[Object change listings]
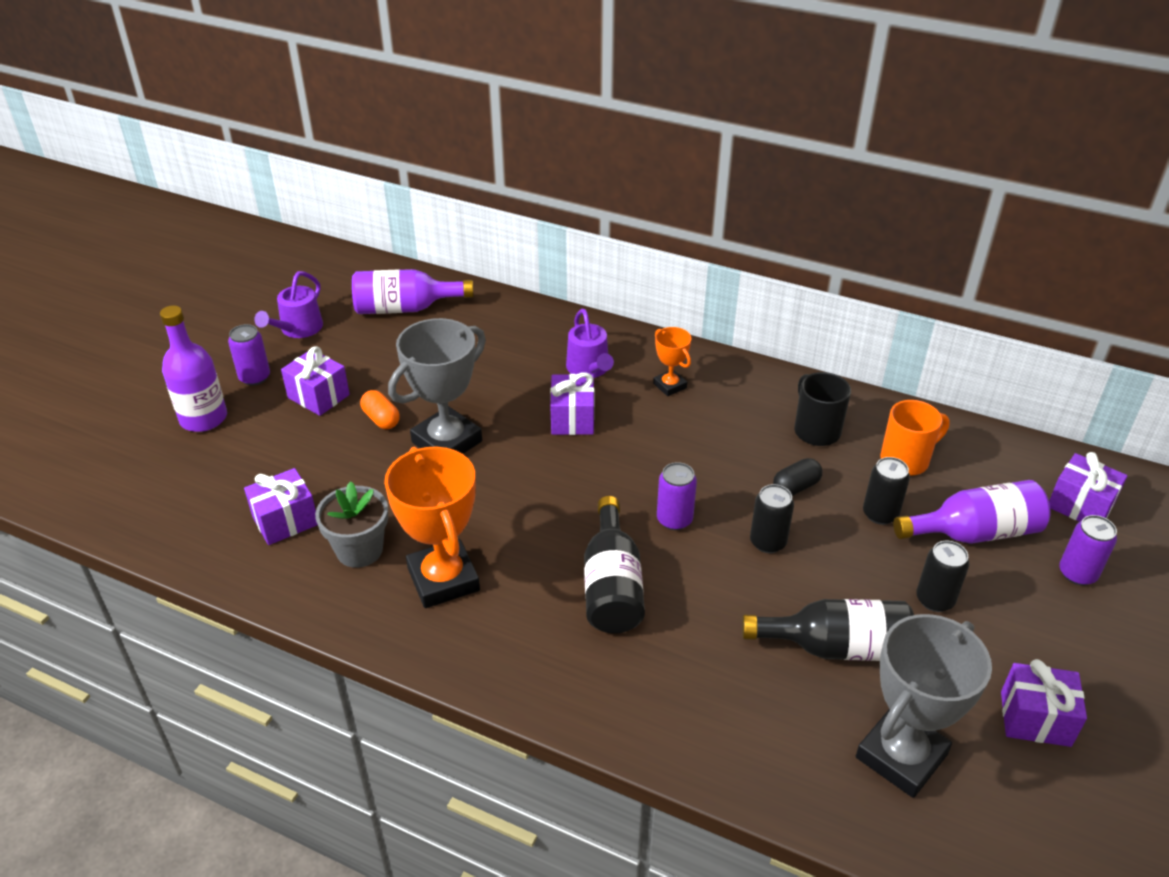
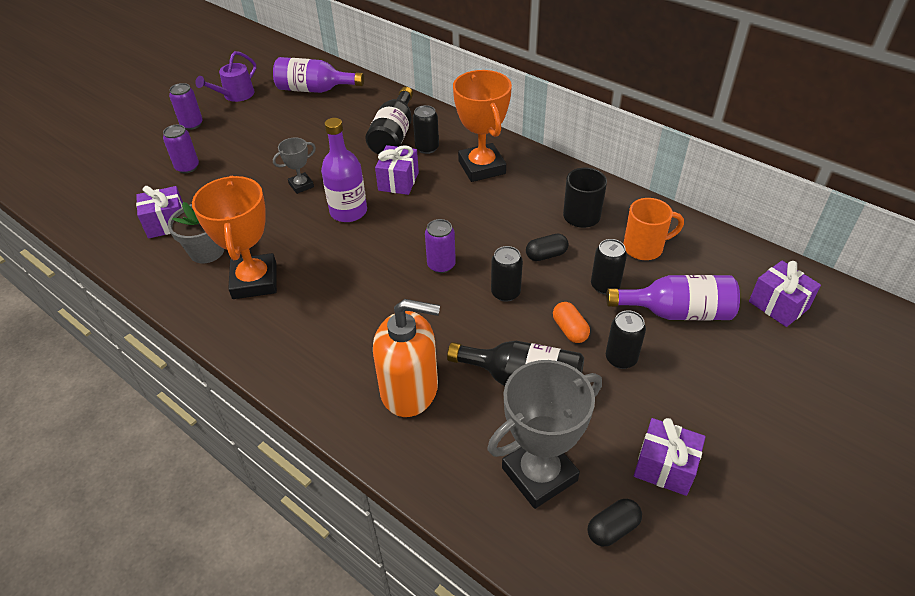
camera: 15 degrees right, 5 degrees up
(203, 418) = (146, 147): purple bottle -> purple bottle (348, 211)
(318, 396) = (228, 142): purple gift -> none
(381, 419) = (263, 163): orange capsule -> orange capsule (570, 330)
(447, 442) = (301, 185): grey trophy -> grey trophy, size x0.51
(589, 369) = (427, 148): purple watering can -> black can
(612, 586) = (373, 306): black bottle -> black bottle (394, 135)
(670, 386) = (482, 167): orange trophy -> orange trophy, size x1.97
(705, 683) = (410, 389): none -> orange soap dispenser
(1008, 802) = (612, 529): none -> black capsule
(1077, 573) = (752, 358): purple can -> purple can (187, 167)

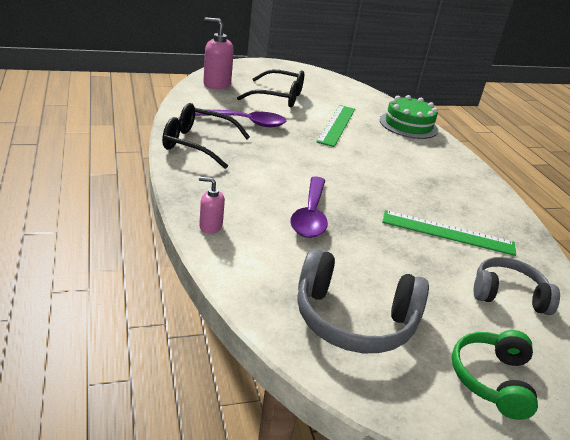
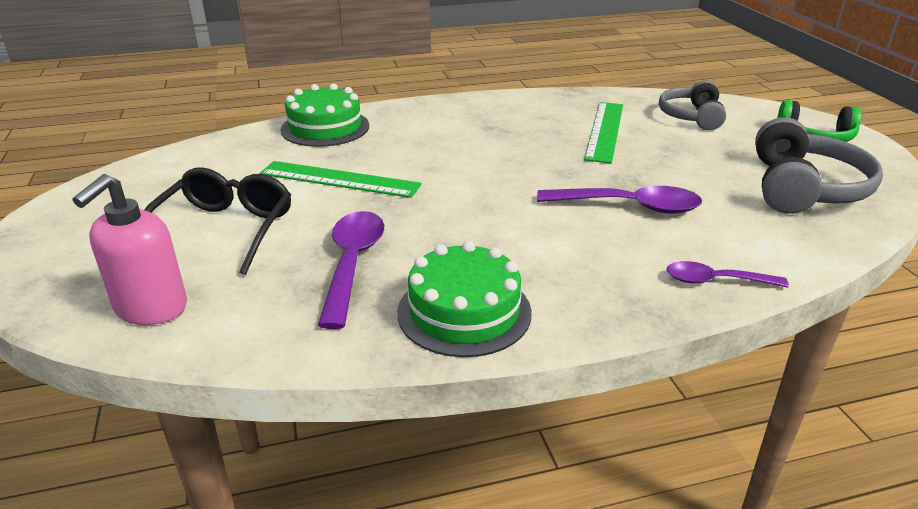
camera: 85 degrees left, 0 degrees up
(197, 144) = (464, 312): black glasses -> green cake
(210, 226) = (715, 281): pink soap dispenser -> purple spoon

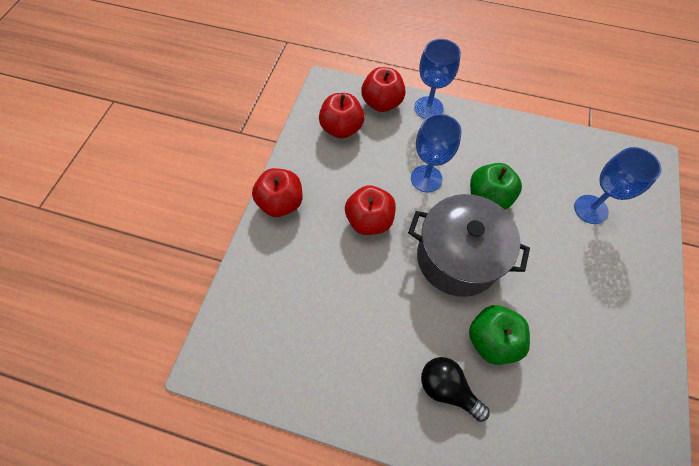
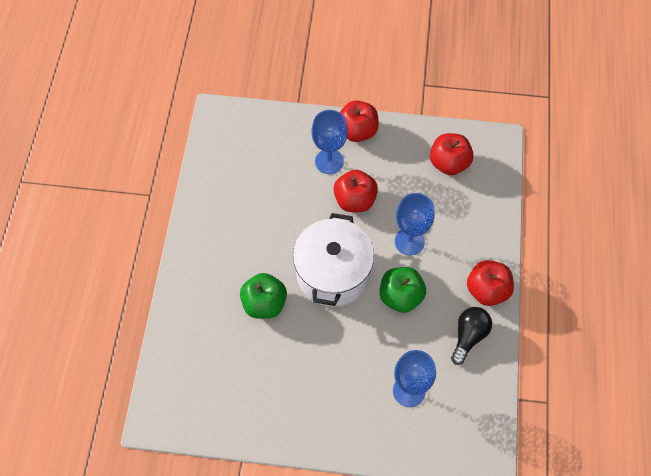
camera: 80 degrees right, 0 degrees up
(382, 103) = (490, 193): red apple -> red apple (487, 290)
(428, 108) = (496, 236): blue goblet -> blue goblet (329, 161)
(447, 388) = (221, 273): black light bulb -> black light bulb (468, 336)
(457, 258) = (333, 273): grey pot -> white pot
==
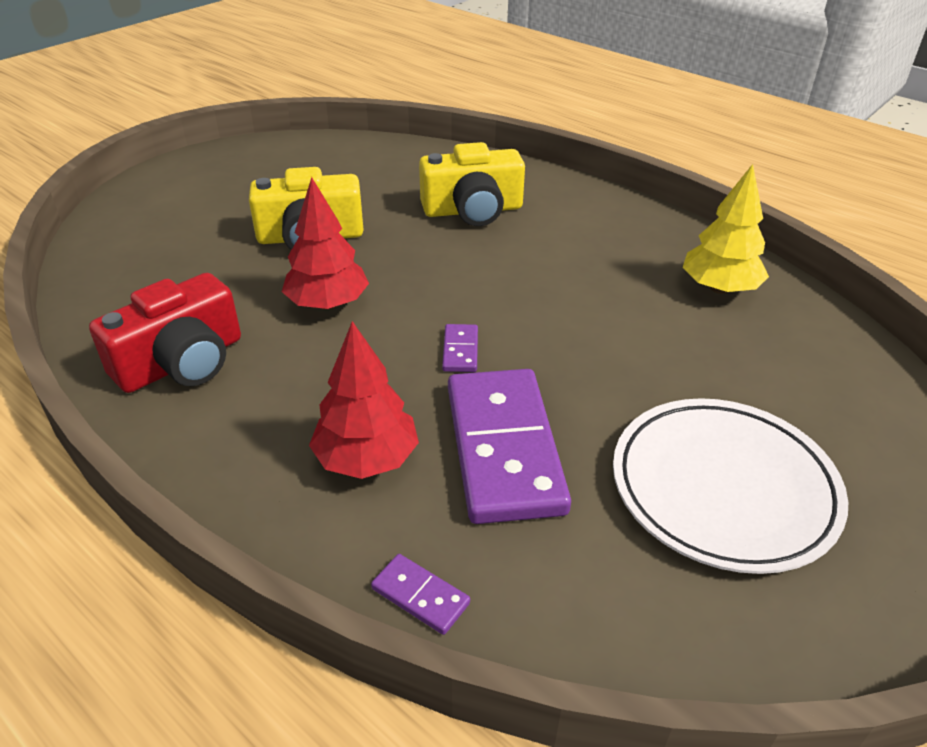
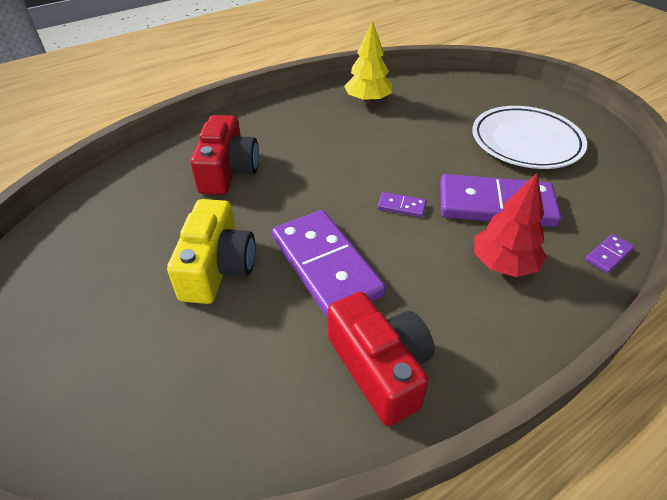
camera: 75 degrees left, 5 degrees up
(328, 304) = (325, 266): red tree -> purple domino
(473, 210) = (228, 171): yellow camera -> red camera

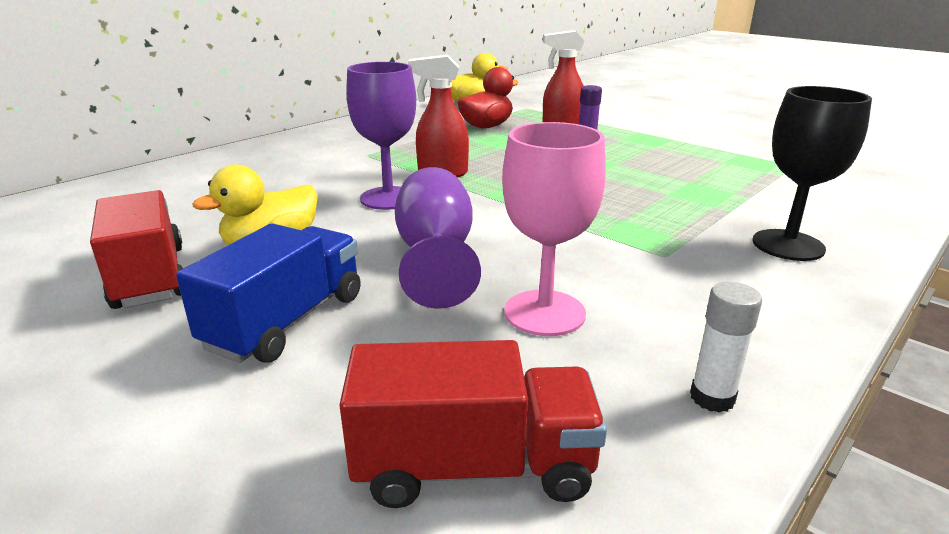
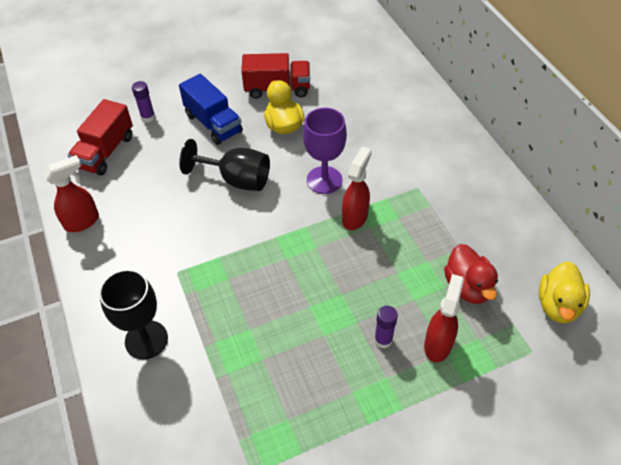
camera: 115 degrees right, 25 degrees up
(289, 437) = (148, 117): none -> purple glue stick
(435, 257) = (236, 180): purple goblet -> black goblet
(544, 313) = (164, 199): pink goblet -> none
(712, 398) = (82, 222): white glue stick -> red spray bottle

● **EXERCISE**: If a line in the data above holds the string "right", copy it.

● **EXERCISE OUTPUT**:
camera: 15 degrees right, 5 degrees up
camera: 80 degrees right, 0 degrees up
camera: 115 degrees right, 25 degrees up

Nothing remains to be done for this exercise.